Written task
Make an exact copy of the entries below, with all images left out.
---
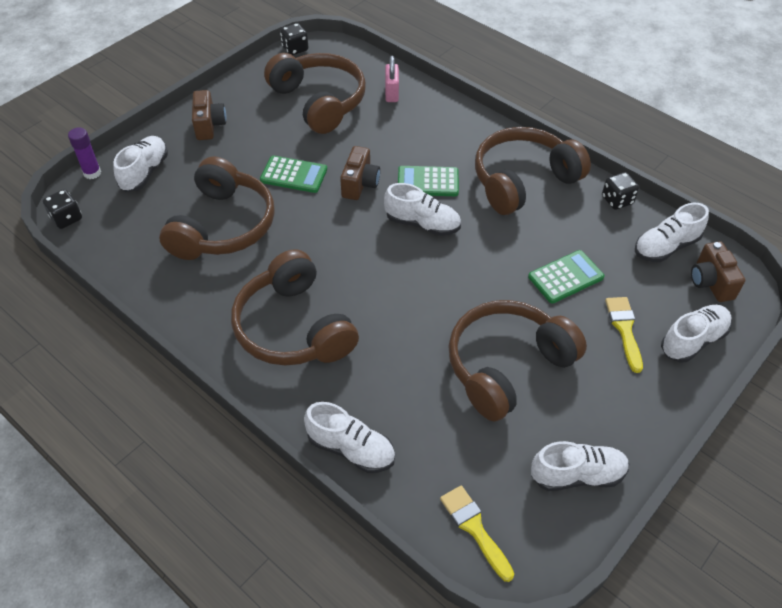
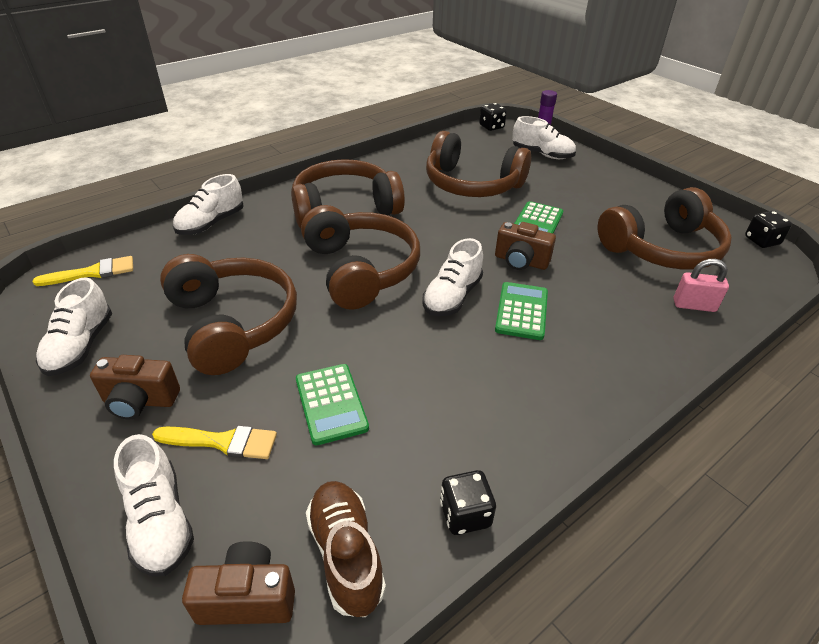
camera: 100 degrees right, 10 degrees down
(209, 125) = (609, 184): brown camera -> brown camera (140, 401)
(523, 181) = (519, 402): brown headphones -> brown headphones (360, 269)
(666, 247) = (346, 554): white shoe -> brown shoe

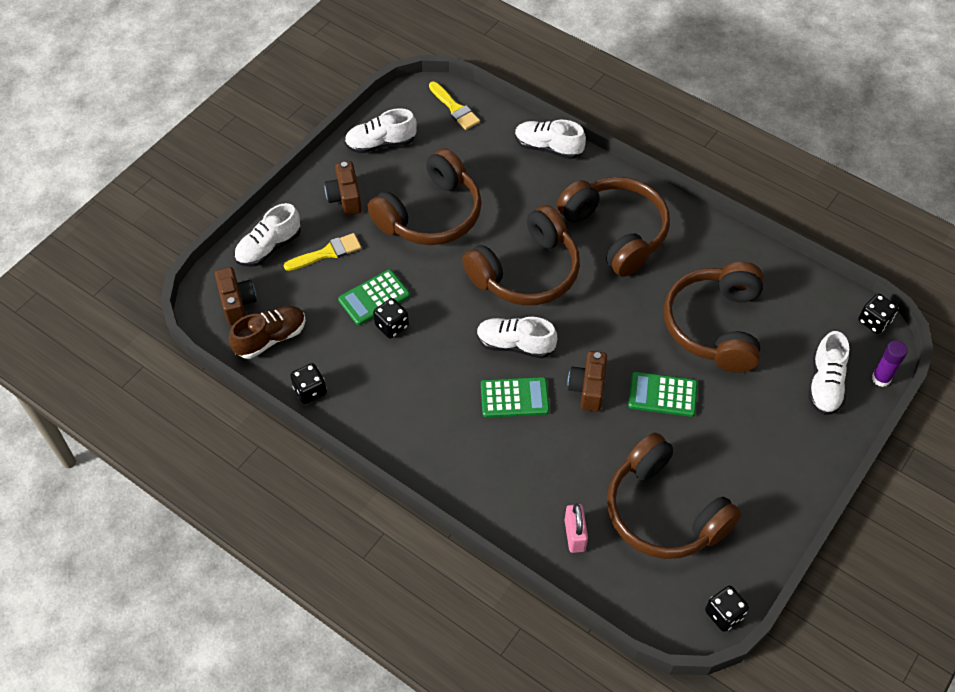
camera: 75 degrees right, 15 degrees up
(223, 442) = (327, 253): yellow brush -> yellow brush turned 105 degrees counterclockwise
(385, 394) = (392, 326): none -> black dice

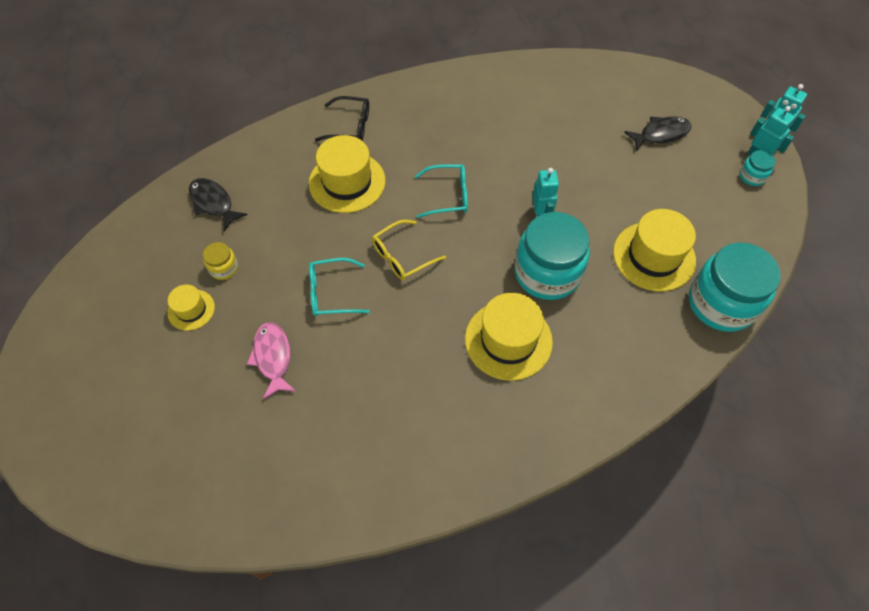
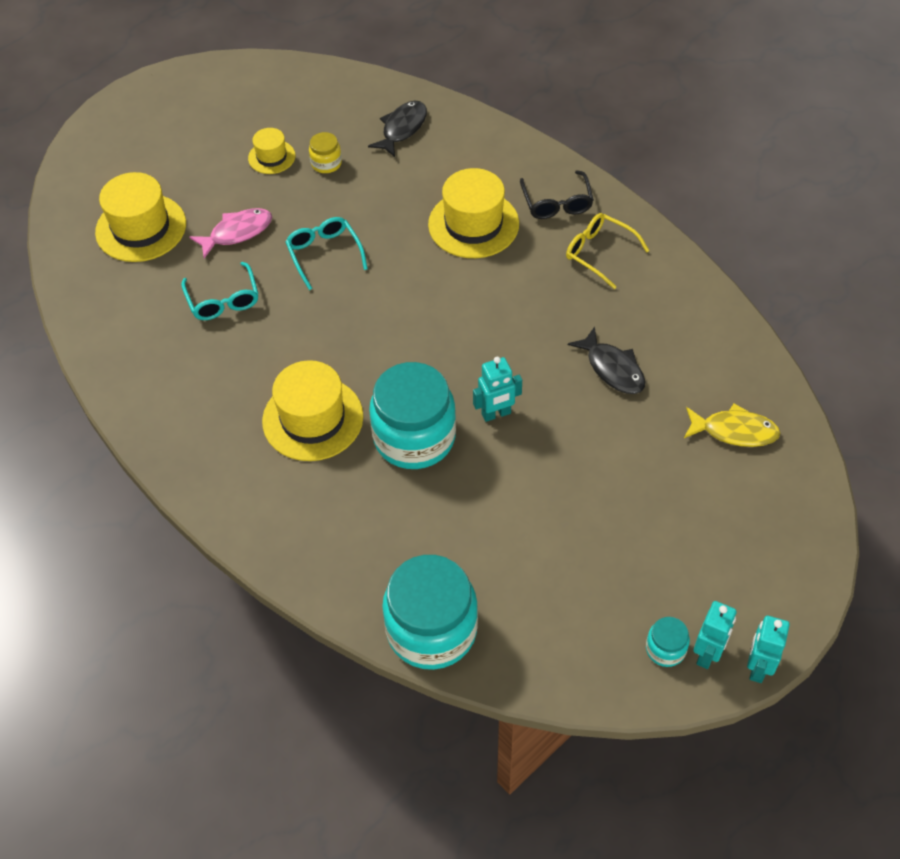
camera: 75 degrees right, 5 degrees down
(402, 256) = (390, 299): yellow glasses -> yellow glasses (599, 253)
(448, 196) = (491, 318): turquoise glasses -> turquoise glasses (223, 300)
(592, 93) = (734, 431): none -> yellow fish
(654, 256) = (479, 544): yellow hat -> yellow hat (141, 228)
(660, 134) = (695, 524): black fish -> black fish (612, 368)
---
Expected output
camera: 100 degrees right, 10 degrees down
(209, 125) = (609, 184): brown camera -> brown camera (140, 401)
(523, 181) = (519, 402): brown headphones -> brown headphones (360, 269)
(666, 247) = (346, 554): white shoe -> brown shoe

camera: 75 degrees right, 15 degrees up
(223, 442) = (327, 253): yellow brush -> yellow brush turned 105 degrees counterclockwise
(385, 394) = (392, 326): none -> black dice

camera: 75 degrees right, 5 degrees down
(402, 256) = (390, 299): yellow glasses -> yellow glasses (599, 253)
(448, 196) = (491, 318): turquoise glasses -> turquoise glasses (223, 300)
(592, 93) = (734, 431): none -> yellow fish
(654, 256) = (479, 544): yellow hat -> yellow hat (141, 228)
(660, 134) = (695, 524): black fish -> black fish (612, 368)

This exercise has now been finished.